(Data extracted from a collection)
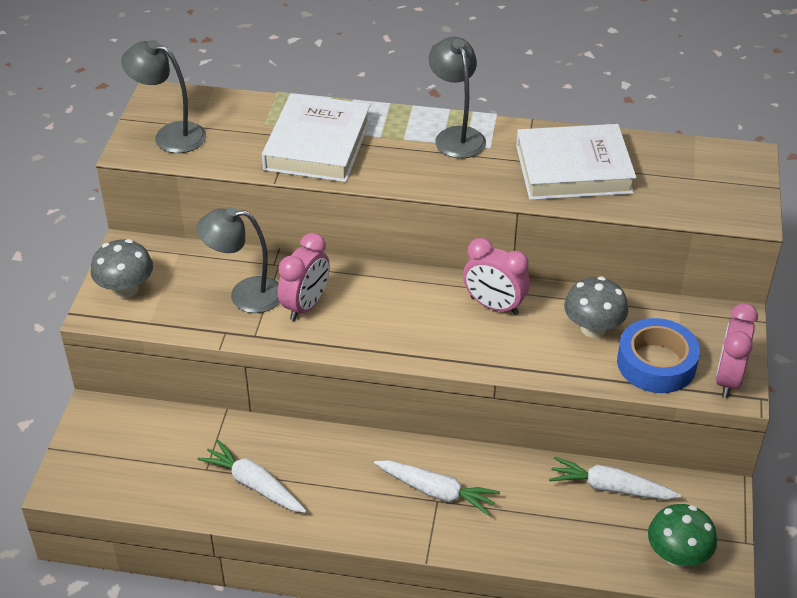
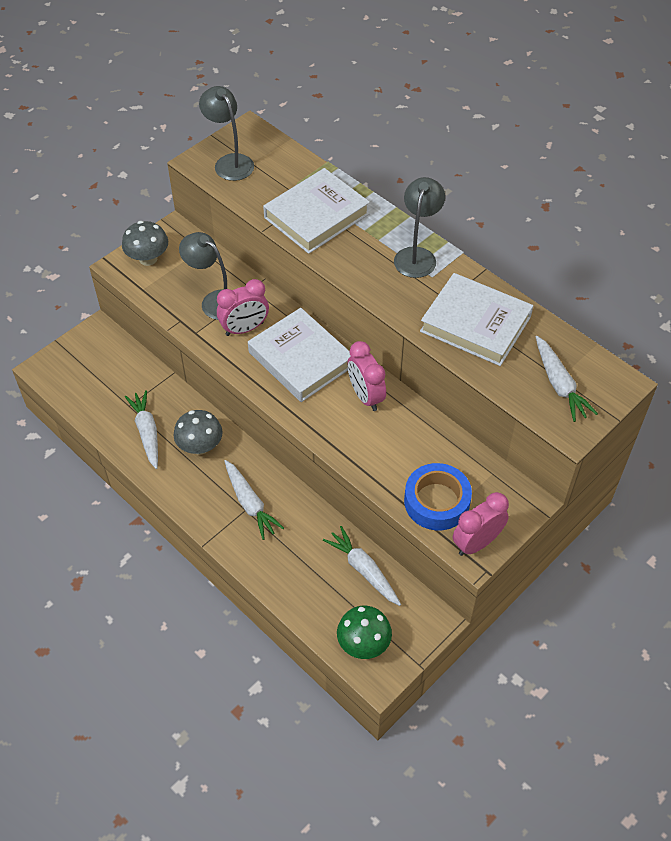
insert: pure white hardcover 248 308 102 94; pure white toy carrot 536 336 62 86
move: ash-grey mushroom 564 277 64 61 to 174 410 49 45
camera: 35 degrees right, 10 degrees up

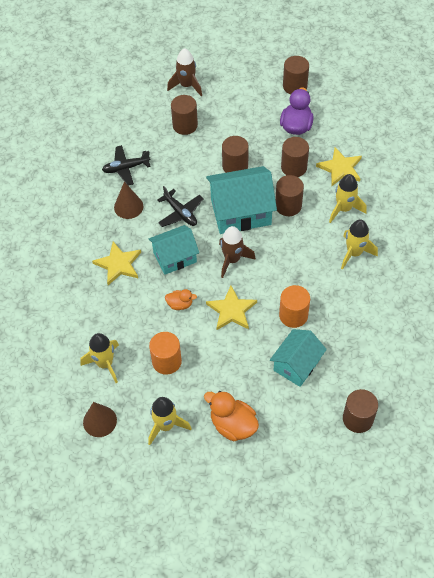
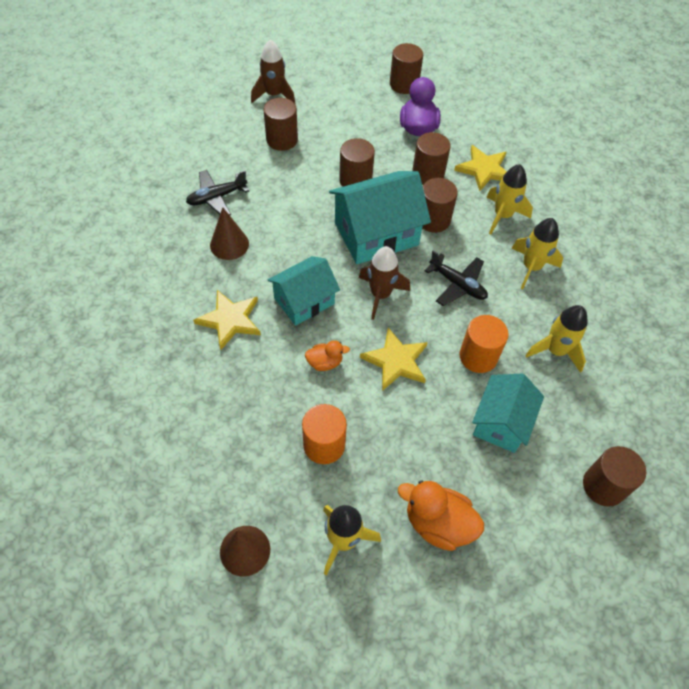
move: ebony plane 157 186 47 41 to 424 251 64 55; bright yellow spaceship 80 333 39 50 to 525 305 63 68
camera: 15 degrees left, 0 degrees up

* **What this task involves**
Nothing but the lines from the one containing "camera: 35 degrees right, 10 degrees up" to the last line of the records should be returned, exactly as they appear and without pictures.

* **Result for this task**
camera: 35 degrees right, 10 degrees up

move: ebony plane 157 186 47 41 to 424 251 64 55; bright yellow spaceship 80 333 39 50 to 525 305 63 68
camera: 15 degrees left, 0 degrees up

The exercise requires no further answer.